* Extracted data *
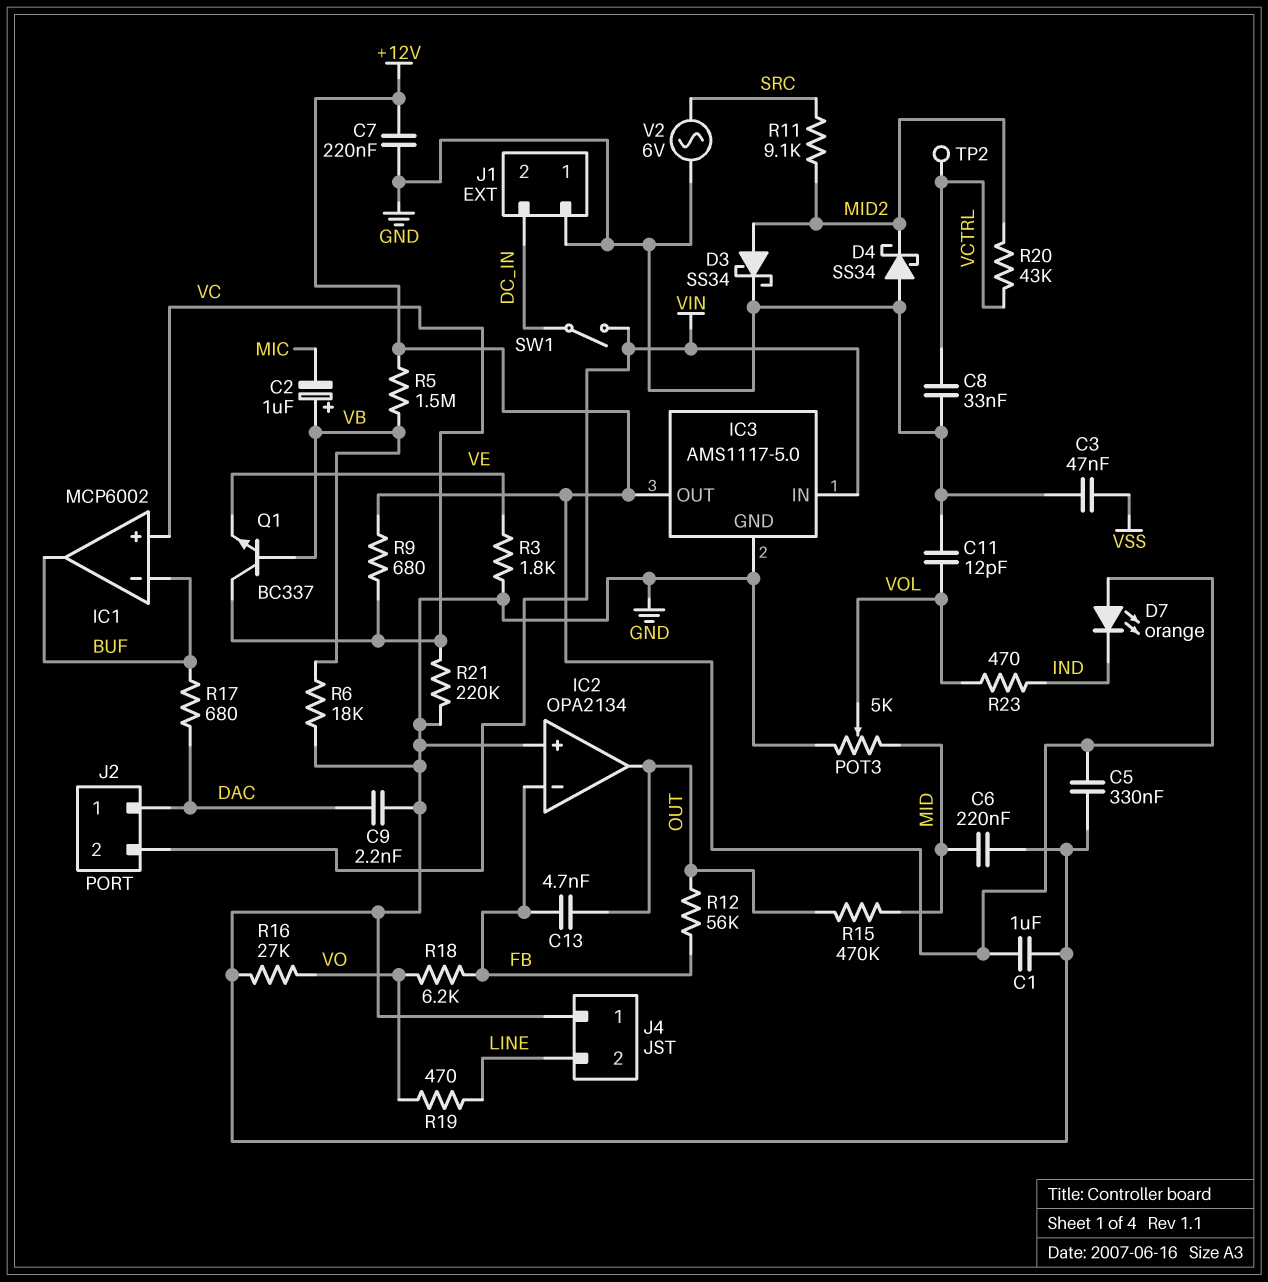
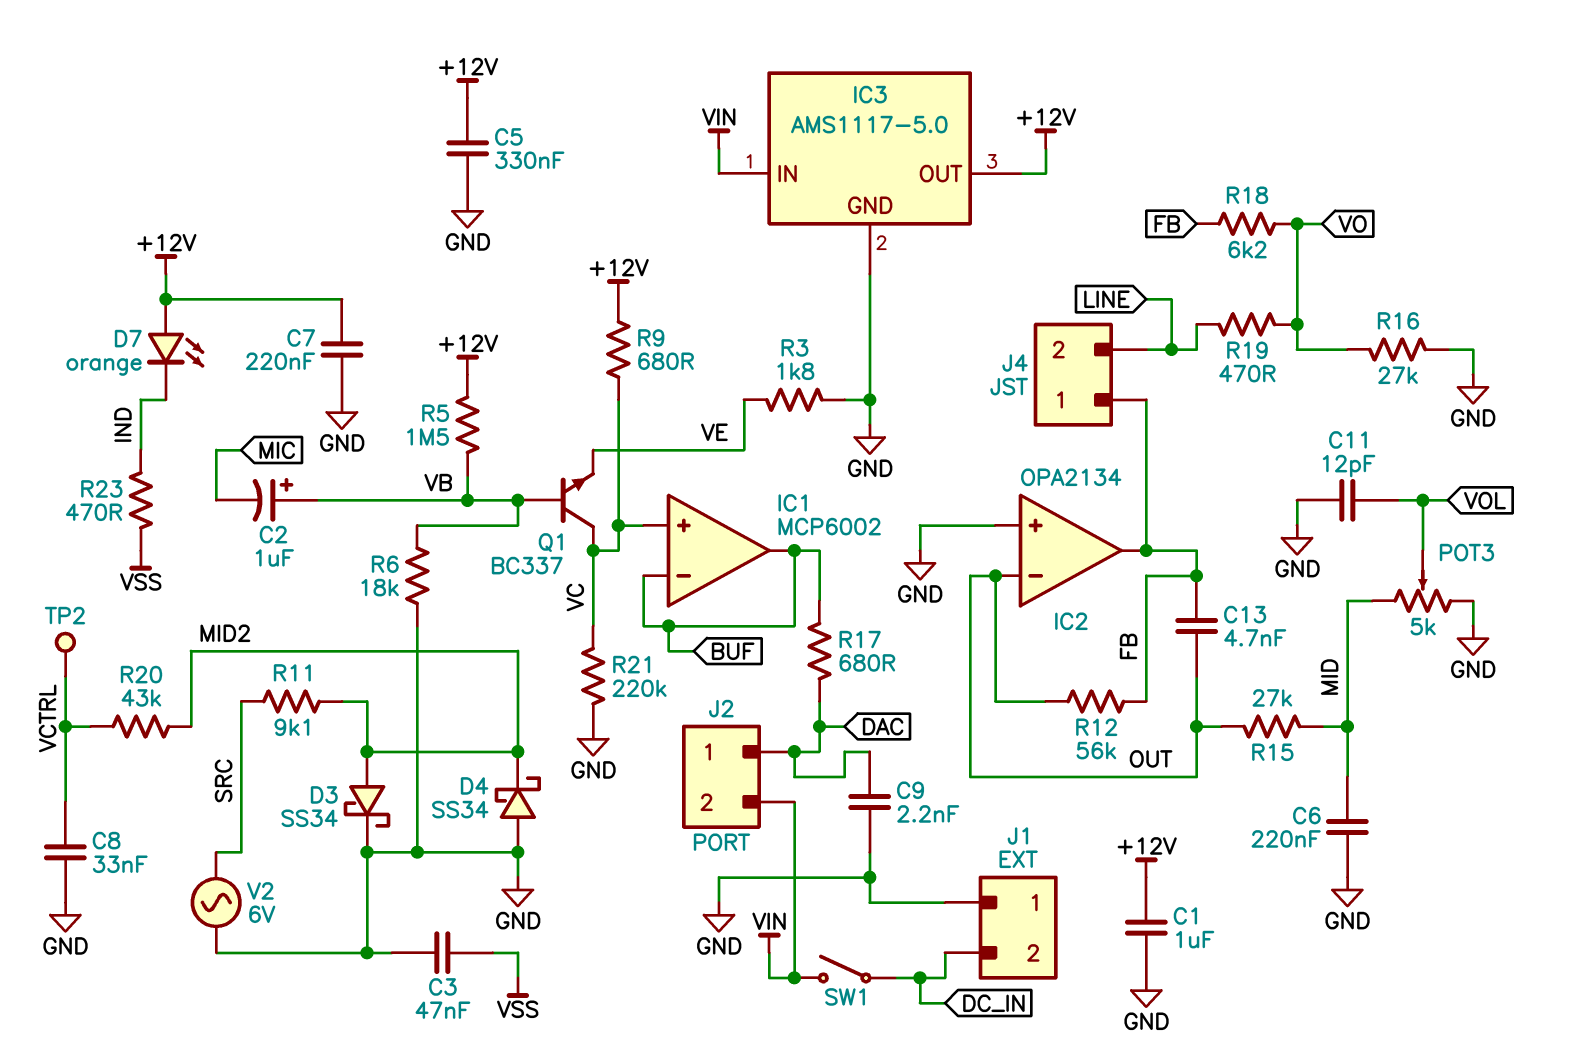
IC2 pin in-: FB -> OUT
IC2 pin out: OUT -> FB
J4 pin 1: GND -> FB
R15: 470k (MID, OUT) -> 27k (MID, OUT)
R23: 470 (IND, VOL) -> 470 (IND, VSS)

* Instructions to follow *
Return exactly the lines in the records above, beginning with the one that holds "IC2 pin out: OUT -> FB" and ending with the last.

* Written response *
IC2 pin out: OUT -> FB
J4 pin 1: GND -> FB
R15: 470k (MID, OUT) -> 27k (MID, OUT)
R23: 470 (IND, VOL) -> 470 (IND, VSS)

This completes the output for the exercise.